TASK GOAL
If a line in the entries below includes "grey", pick it out and copy it.

##### DATA FOR THIS TASK

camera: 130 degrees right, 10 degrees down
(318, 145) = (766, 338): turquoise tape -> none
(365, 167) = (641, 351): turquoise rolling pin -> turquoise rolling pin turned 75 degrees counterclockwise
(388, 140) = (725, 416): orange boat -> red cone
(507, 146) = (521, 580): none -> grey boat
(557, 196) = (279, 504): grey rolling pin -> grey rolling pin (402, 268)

##########
##### DATA FOR THIS TASK

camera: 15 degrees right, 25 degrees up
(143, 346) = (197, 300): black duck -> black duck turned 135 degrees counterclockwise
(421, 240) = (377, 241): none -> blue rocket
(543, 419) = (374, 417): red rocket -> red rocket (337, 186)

##########
##### DATA FOR THIS TASK

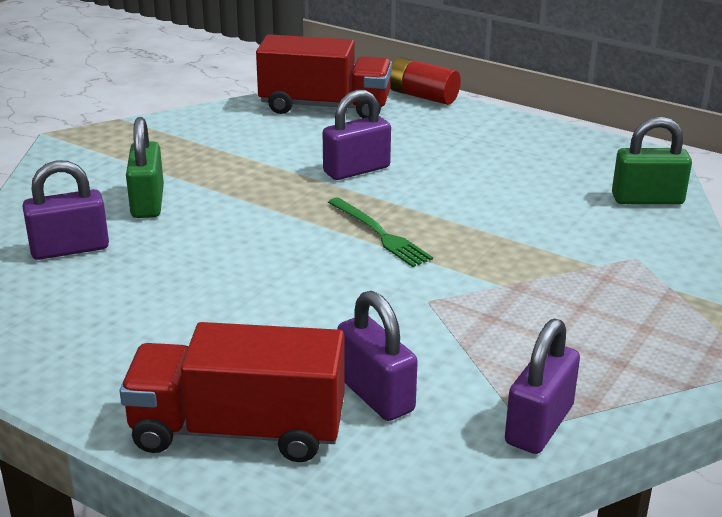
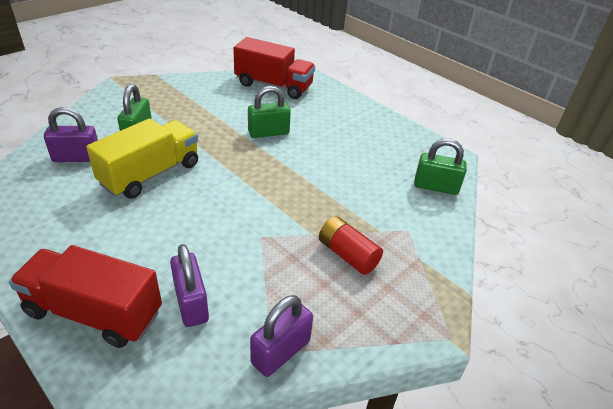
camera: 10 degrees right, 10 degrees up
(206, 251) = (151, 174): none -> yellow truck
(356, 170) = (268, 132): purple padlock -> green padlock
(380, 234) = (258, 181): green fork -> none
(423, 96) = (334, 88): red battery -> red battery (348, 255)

##########

SOLUTION TO THIS EXERCISE
(507, 146) = (521, 580): none -> grey boat
(557, 196) = (279, 504): grey rolling pin -> grey rolling pin (402, 268)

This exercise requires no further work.